-- Data follows --

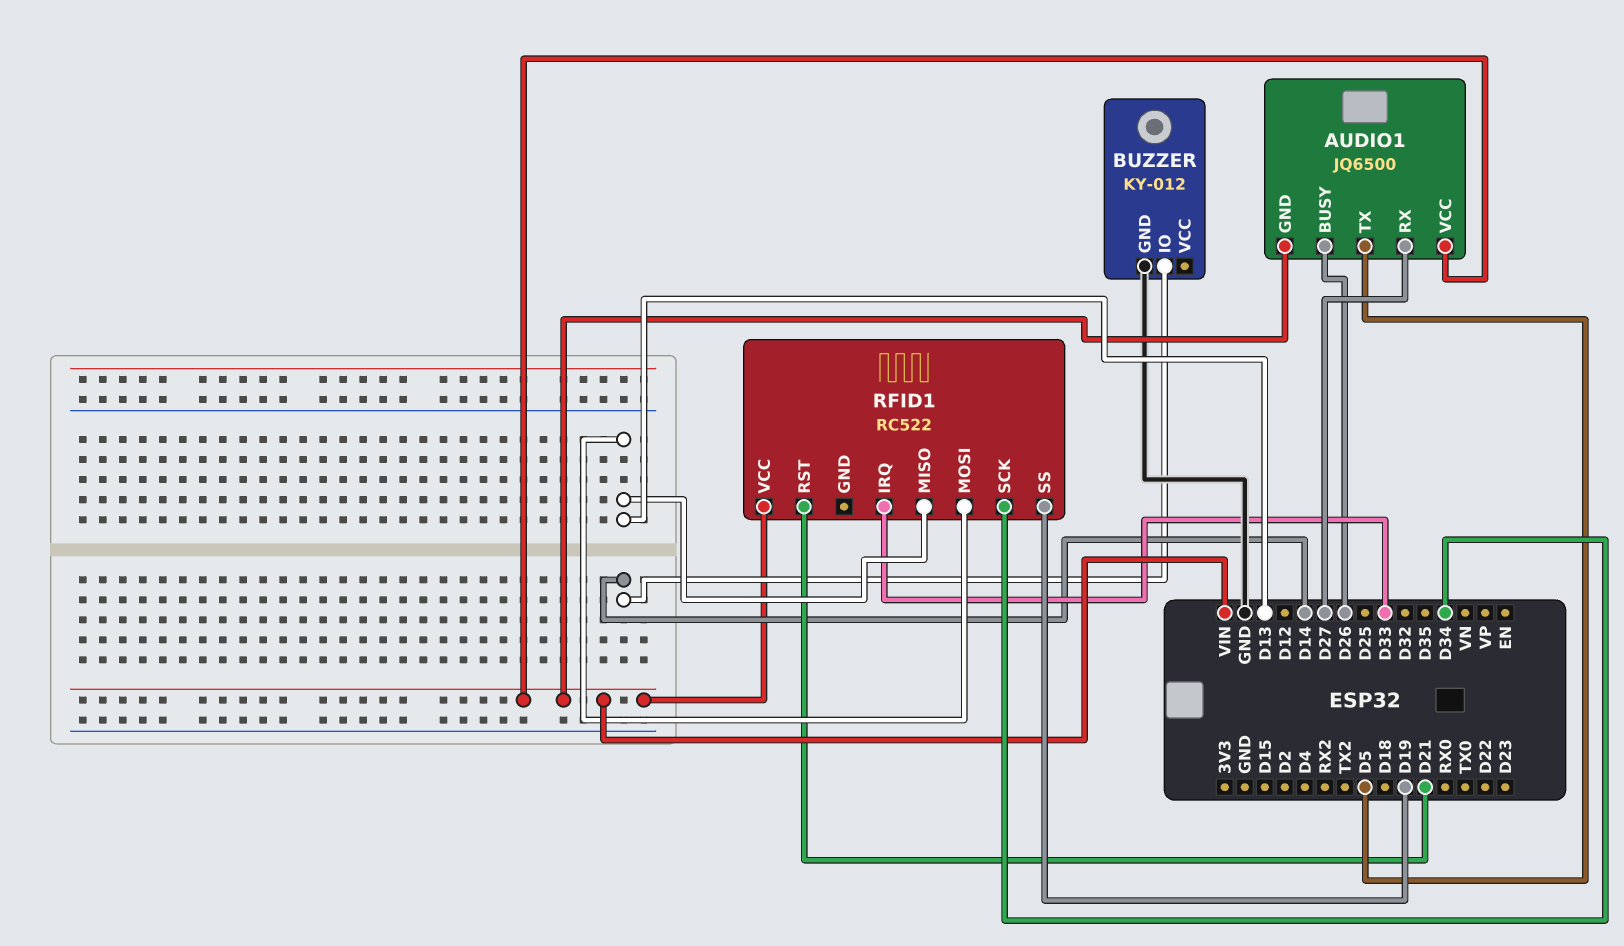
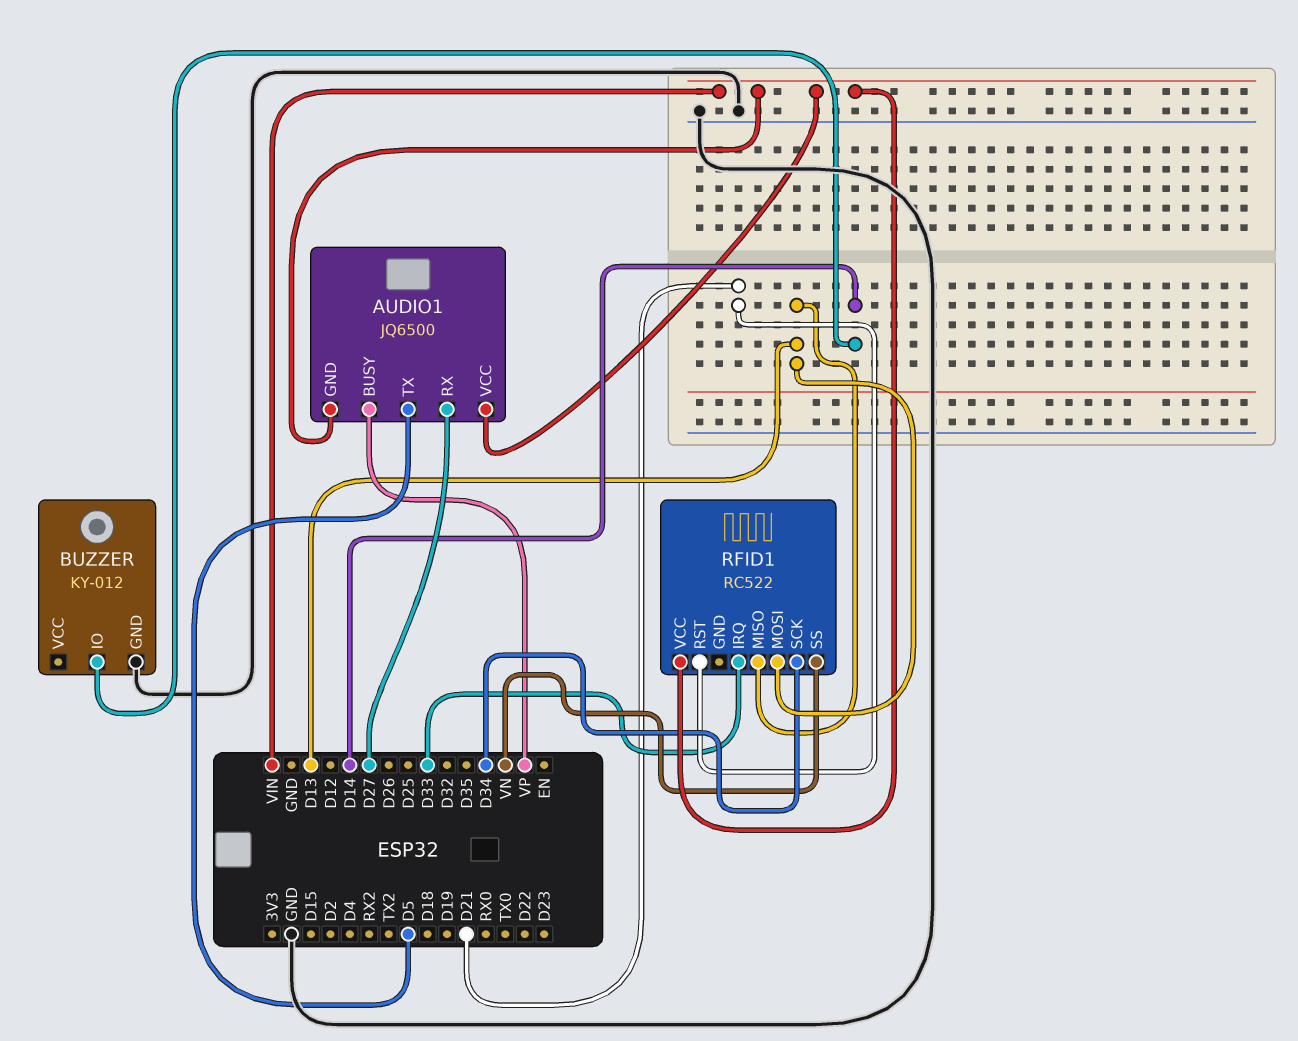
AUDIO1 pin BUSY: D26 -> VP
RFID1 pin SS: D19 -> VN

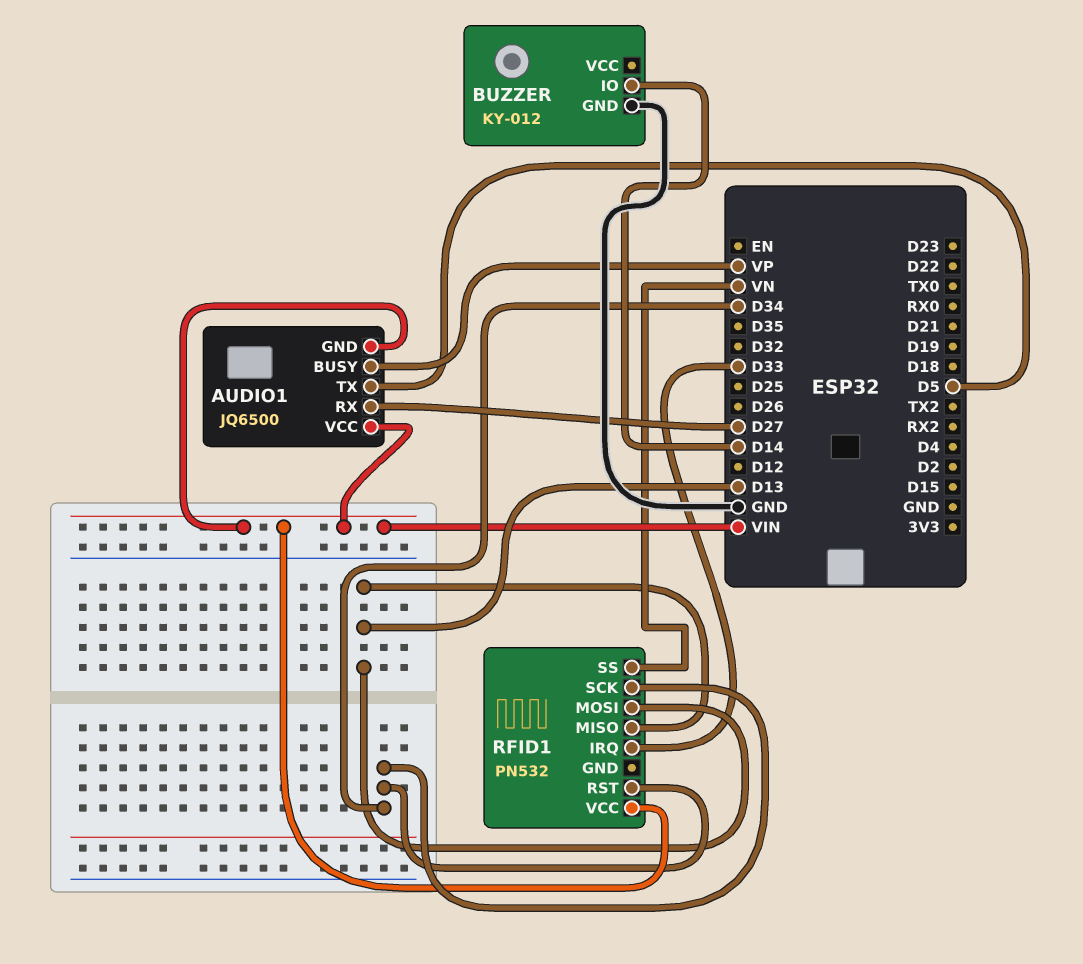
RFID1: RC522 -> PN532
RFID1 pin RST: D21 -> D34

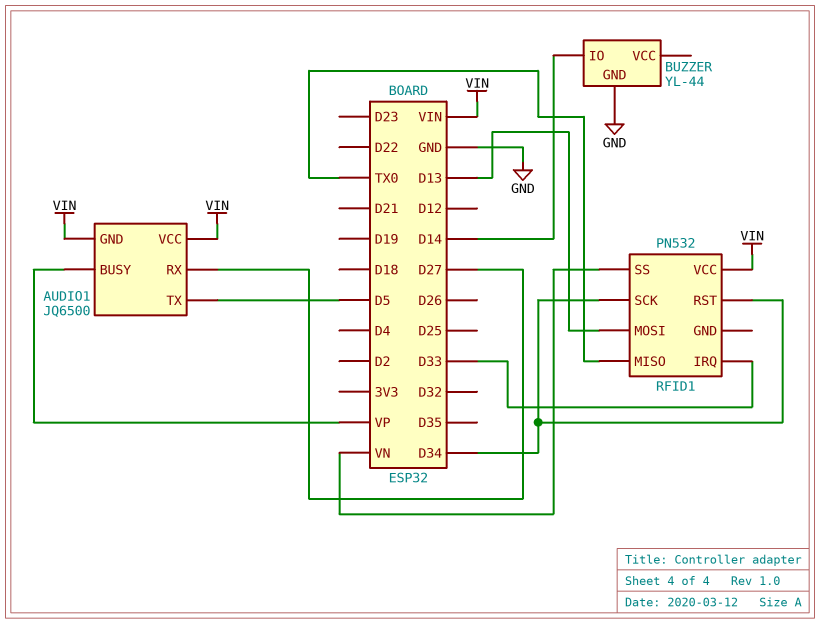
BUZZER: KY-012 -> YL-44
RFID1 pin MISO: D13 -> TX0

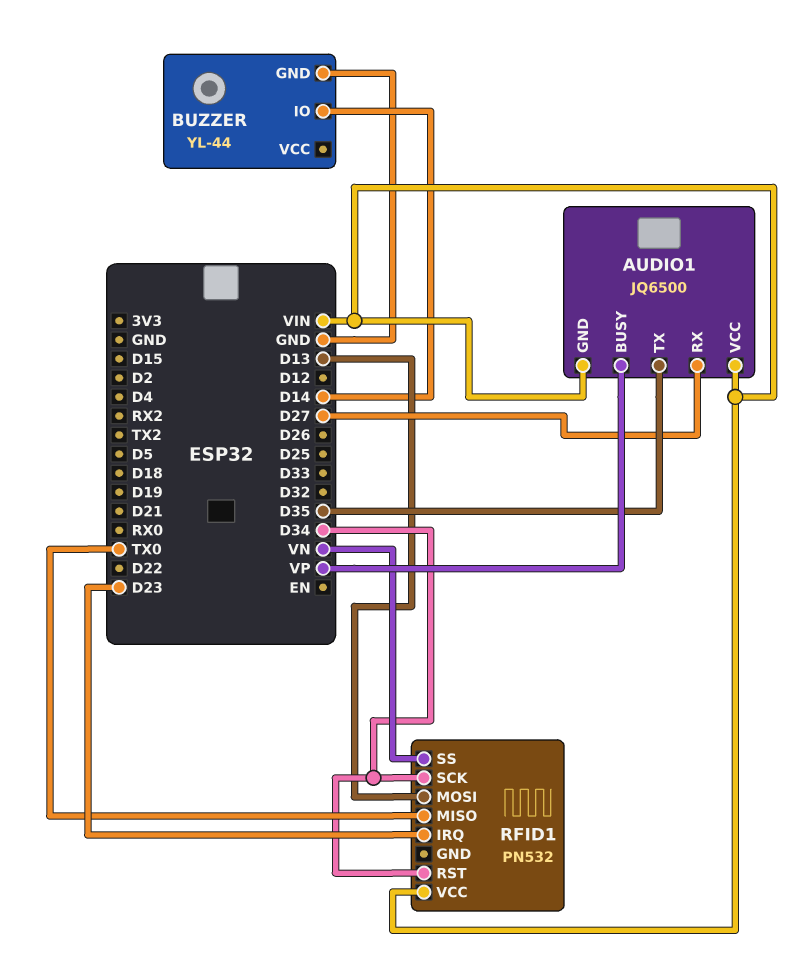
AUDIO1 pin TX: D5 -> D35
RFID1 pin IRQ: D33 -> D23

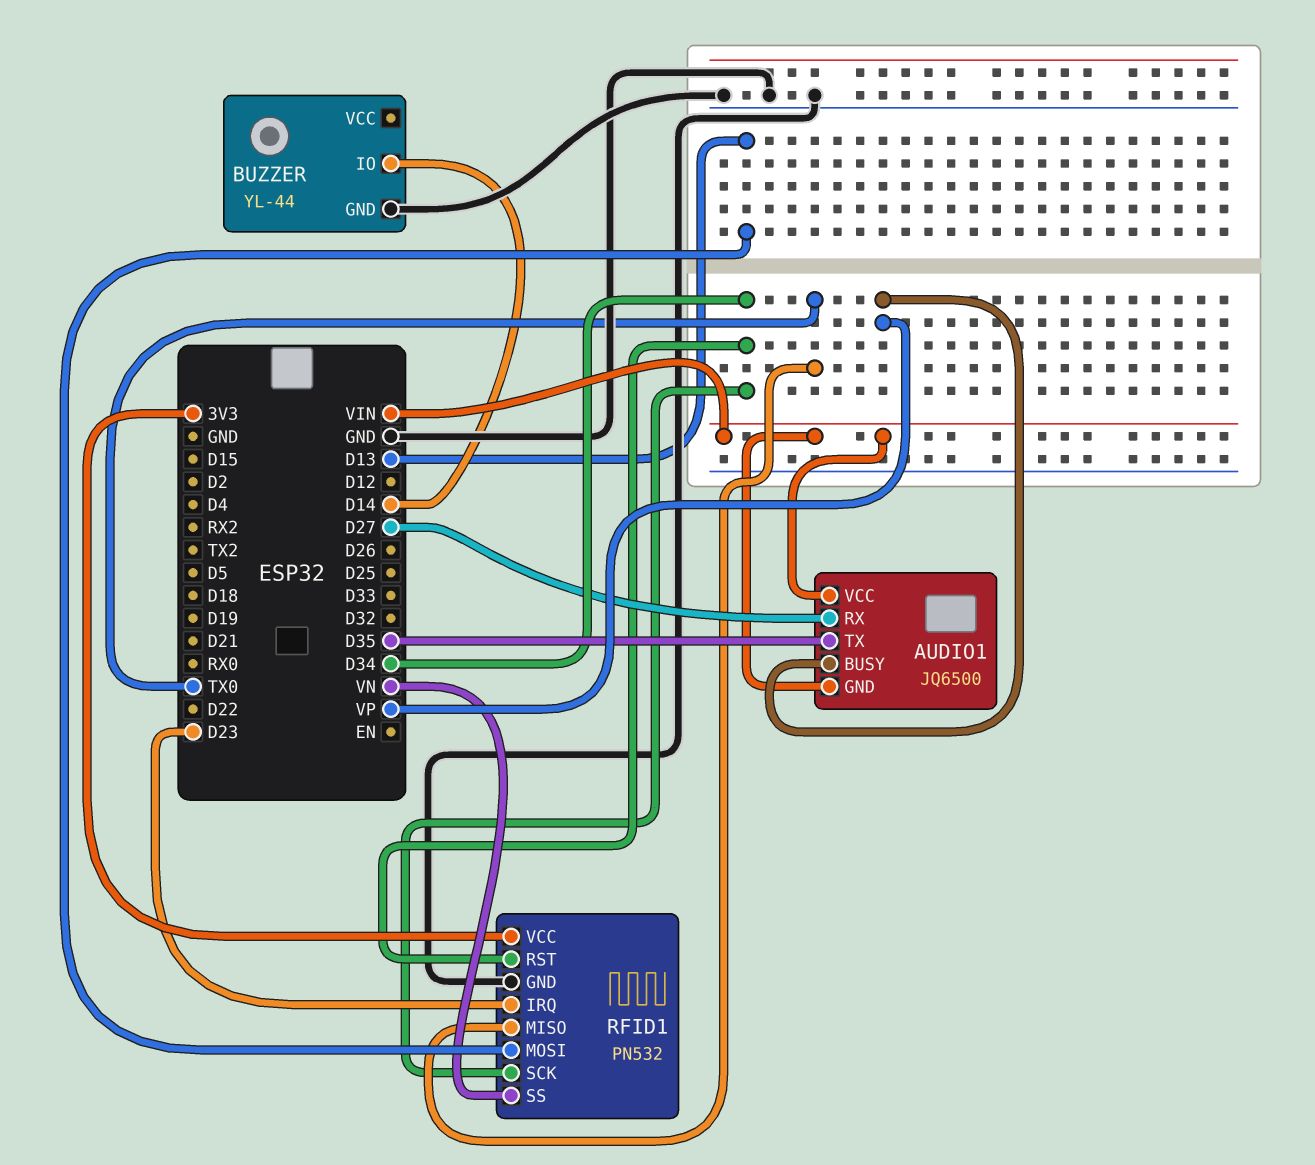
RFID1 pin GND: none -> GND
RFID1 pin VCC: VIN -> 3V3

-- Data concluded --
-- Data follows --

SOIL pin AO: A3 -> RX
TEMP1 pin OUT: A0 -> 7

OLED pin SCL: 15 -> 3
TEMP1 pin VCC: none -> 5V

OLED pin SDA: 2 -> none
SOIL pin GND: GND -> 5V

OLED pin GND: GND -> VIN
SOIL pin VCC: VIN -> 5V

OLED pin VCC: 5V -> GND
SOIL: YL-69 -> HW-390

-- Data concluded --

The required output is each line of the entries that contains the word "none".

RFID1 pin GND: none -> GND
TEMP1 pin VCC: none -> 5V
OLED pin SDA: 2 -> none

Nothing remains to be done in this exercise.